Rescale the lines between the one holding "12 m inside the frame." and the one holding "road 1 (residential): [(407,138),(0,74)]", inclusive, and reproduce only those lines, requests included. Multiply every pixel coordinate in the answers by 1.35 and round to whole numbers with halves going up, while leaving the numbers in the requests and their format samples as they are.

- _Records shown_
═══
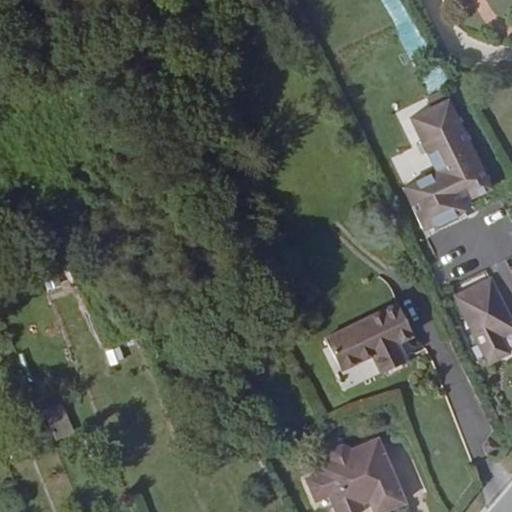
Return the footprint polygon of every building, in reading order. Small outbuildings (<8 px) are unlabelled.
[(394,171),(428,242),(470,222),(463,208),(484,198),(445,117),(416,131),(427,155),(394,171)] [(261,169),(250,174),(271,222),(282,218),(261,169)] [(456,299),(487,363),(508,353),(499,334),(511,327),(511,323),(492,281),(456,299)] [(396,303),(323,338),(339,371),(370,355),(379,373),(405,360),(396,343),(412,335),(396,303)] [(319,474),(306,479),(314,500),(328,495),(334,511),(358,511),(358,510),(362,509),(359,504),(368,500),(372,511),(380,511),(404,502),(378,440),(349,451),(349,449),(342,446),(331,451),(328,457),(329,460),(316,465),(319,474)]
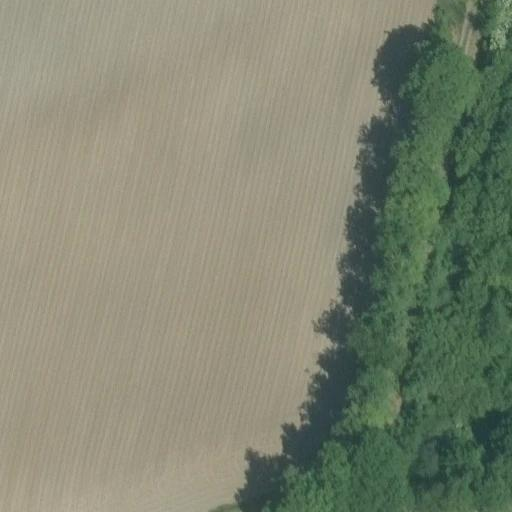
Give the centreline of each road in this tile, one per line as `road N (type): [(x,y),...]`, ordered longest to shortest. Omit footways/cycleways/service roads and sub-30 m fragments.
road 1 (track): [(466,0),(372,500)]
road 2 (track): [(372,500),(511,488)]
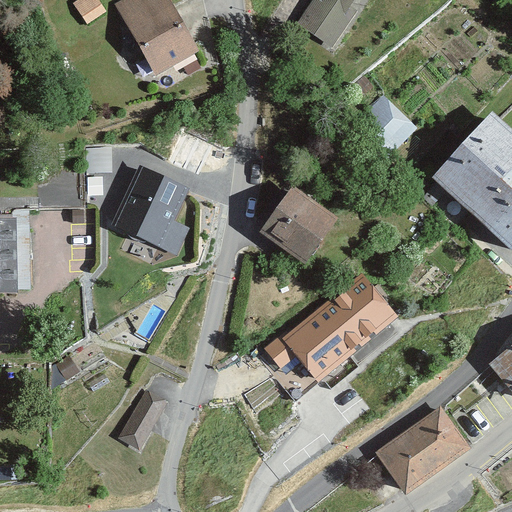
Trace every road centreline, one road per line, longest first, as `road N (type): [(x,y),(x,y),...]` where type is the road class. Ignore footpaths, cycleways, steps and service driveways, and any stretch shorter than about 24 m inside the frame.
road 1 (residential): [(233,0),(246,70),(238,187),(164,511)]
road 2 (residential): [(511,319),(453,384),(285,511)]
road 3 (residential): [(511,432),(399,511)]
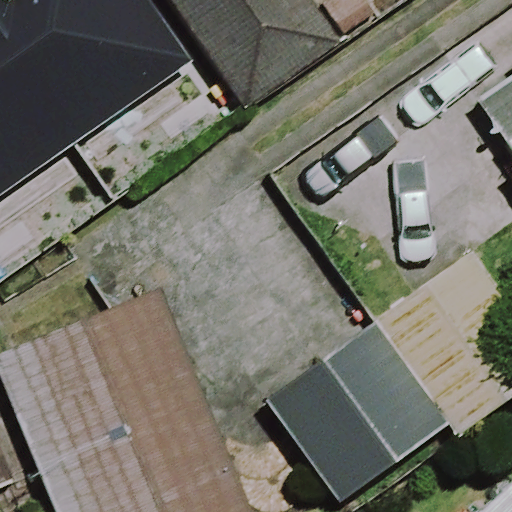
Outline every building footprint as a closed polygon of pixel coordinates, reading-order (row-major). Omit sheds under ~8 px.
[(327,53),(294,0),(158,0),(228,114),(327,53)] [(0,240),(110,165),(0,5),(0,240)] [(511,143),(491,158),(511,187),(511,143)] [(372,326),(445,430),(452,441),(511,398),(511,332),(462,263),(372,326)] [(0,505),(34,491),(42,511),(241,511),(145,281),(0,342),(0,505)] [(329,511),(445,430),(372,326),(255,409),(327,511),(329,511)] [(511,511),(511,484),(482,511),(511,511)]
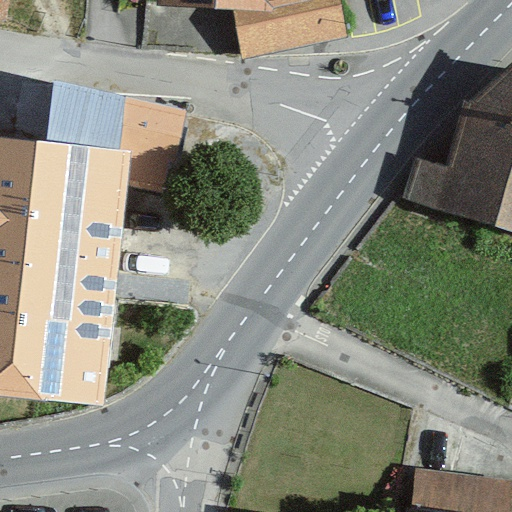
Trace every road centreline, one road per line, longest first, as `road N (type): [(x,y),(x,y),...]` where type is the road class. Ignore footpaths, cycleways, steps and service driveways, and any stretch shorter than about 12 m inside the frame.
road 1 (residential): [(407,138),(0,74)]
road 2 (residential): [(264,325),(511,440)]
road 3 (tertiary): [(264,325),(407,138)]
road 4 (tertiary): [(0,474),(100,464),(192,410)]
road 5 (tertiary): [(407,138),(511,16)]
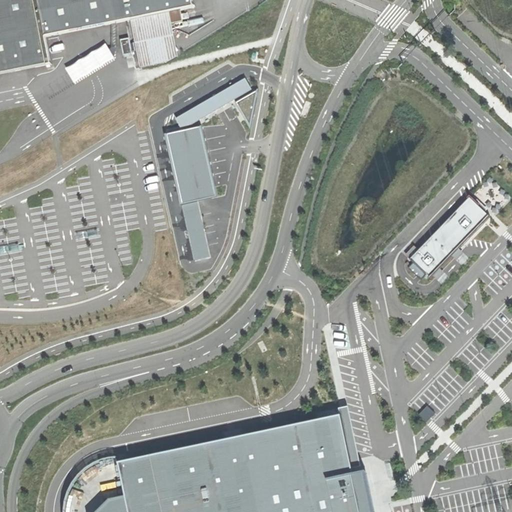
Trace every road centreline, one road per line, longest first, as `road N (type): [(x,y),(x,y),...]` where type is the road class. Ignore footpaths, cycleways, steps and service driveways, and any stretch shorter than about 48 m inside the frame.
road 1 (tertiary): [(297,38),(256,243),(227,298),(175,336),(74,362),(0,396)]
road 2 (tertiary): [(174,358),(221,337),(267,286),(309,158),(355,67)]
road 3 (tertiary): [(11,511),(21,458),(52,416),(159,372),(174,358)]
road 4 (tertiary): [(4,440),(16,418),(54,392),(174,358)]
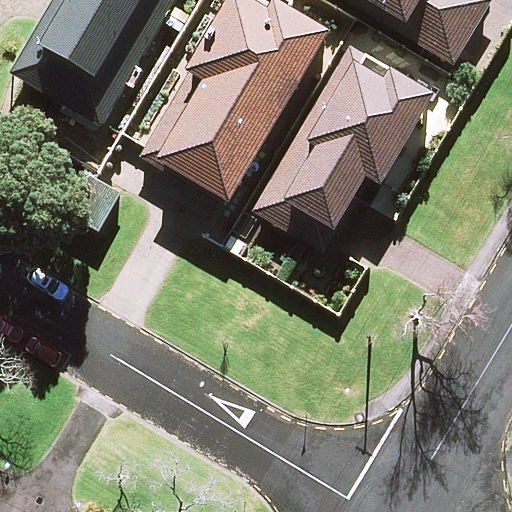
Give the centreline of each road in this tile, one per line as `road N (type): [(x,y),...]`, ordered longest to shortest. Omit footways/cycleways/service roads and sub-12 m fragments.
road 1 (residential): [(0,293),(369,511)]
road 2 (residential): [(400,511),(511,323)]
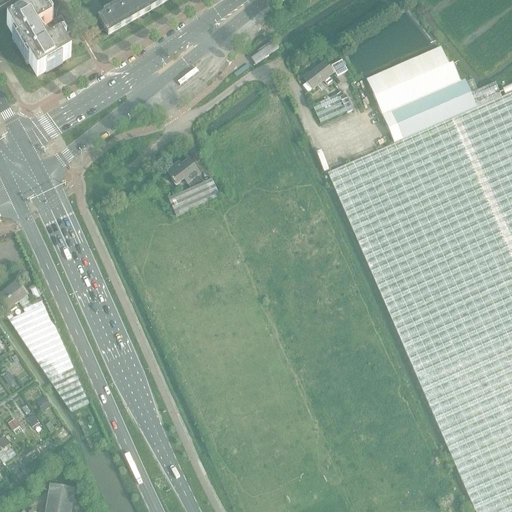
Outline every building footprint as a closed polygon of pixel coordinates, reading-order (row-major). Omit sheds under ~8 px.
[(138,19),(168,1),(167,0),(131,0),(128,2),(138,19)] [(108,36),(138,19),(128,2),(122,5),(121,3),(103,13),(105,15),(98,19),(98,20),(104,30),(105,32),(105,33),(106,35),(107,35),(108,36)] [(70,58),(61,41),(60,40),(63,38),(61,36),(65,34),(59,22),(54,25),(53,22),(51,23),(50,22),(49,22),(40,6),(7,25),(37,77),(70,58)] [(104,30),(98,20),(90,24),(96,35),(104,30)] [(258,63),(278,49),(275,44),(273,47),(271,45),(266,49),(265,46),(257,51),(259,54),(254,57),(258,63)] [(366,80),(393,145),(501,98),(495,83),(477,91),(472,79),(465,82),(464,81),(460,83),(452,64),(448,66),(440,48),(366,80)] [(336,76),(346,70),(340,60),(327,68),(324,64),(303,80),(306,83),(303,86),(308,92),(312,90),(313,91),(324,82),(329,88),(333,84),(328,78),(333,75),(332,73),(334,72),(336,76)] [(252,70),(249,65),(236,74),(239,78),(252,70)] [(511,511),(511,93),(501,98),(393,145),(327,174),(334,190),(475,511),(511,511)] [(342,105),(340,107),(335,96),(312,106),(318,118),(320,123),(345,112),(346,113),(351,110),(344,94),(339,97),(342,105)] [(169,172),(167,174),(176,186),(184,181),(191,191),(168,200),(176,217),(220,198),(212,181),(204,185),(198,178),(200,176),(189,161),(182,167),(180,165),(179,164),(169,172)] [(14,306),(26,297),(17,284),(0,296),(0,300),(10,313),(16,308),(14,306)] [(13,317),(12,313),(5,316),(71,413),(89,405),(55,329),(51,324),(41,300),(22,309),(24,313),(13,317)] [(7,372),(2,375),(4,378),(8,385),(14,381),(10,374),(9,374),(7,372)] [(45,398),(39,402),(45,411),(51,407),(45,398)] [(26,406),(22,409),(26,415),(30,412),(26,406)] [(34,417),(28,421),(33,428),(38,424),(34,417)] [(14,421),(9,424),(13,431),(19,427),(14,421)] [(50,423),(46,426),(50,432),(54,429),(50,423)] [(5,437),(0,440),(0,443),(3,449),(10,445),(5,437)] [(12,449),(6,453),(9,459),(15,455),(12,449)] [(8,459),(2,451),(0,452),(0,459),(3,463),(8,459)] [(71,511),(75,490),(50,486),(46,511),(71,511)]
═══
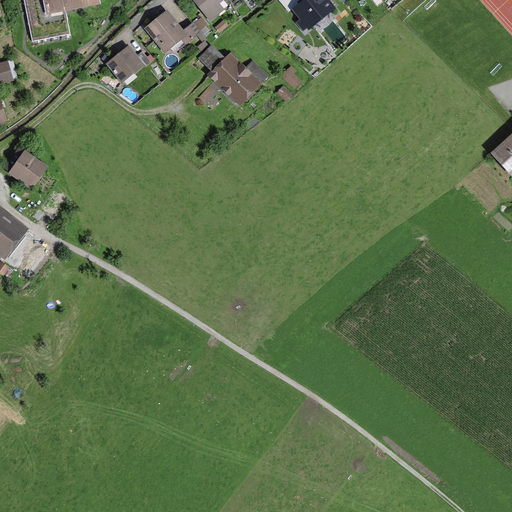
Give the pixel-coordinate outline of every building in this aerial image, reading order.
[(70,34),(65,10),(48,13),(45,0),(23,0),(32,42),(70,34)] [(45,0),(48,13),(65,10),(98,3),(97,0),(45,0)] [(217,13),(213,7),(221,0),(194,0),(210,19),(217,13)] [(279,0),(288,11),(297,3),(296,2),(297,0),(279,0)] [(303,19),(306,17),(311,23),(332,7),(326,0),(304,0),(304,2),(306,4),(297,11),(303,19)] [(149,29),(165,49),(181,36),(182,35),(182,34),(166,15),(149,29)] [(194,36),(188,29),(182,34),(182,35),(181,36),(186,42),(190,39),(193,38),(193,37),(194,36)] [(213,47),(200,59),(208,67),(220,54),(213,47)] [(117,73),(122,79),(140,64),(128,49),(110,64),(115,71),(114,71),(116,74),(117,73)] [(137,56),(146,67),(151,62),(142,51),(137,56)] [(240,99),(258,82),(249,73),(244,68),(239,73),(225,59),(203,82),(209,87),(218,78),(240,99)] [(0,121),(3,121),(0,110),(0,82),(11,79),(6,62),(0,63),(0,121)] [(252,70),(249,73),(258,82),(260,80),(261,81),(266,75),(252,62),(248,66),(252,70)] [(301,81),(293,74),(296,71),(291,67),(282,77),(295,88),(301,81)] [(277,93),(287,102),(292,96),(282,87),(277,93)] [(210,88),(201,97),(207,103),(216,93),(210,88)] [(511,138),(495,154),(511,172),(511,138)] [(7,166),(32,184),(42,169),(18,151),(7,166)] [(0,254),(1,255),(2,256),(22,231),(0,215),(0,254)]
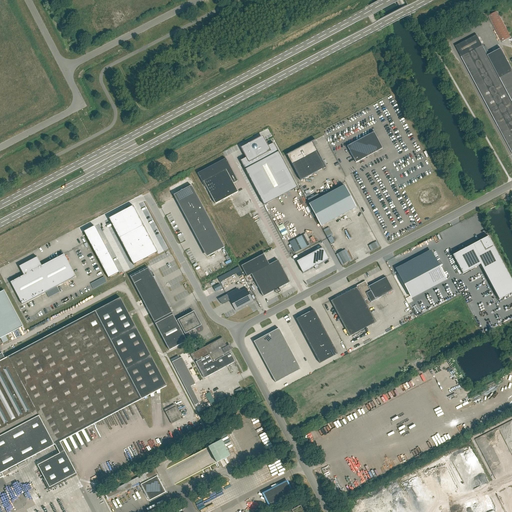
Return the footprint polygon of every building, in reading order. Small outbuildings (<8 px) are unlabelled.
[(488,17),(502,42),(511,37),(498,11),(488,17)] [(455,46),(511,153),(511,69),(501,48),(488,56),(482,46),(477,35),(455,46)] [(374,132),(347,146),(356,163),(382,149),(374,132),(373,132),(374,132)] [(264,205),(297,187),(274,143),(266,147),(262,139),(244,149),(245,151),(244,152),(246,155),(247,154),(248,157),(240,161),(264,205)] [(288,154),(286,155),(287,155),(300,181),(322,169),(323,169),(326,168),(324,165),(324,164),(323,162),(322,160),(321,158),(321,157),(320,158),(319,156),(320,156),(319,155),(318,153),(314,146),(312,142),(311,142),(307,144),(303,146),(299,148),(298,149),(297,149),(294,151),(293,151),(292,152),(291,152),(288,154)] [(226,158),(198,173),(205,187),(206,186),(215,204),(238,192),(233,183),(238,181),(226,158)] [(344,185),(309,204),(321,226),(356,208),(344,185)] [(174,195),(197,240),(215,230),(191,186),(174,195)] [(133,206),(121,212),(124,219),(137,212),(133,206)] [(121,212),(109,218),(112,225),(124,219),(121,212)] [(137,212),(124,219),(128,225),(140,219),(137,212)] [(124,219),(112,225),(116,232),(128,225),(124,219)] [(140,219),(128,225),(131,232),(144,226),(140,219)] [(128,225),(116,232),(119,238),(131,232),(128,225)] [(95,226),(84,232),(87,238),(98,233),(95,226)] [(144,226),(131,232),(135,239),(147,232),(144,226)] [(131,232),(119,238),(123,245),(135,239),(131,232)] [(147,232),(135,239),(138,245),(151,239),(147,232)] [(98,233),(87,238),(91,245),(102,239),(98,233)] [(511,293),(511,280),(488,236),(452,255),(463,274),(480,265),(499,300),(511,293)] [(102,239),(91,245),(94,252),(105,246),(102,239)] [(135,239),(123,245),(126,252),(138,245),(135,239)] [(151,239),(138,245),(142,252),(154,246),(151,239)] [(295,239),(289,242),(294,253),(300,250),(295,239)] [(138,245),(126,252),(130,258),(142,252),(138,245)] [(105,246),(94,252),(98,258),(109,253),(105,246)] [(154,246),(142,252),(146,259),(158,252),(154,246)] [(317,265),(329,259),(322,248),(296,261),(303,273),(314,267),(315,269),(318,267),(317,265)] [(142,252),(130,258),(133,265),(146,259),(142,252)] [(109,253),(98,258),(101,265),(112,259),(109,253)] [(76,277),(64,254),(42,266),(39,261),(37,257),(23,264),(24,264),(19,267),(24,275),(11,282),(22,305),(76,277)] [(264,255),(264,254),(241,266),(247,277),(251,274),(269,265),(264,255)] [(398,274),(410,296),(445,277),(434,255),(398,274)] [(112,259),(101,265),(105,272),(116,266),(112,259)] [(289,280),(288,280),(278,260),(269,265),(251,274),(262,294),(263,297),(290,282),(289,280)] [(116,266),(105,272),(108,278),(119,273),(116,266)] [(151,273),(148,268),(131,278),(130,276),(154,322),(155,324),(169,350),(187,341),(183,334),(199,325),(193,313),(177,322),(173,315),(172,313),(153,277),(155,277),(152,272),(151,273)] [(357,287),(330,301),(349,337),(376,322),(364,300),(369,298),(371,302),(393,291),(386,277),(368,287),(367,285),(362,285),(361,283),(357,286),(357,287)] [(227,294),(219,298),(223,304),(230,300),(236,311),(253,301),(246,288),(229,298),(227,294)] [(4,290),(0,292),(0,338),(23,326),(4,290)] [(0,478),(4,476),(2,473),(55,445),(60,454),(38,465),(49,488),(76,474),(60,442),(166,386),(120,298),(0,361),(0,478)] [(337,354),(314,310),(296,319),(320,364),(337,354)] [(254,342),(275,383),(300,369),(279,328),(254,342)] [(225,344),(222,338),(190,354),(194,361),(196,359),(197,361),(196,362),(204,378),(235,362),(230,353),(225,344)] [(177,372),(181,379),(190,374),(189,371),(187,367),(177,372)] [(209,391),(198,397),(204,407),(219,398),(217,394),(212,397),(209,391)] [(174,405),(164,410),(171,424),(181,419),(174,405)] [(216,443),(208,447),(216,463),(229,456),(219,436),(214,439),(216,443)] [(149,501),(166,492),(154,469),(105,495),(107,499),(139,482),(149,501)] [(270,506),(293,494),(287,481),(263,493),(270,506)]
═══
- _Exercise response_
Trace every road centreline, one road per line, longest first, as `road N (type): [(x,y),(x,y),...]` where type is the road class. Ignore footpaths, cycleways, steps and service driveways, and any stretch shorter than about 12 m inside the frame.
road 1 (residential): [(549,186),(0,100)]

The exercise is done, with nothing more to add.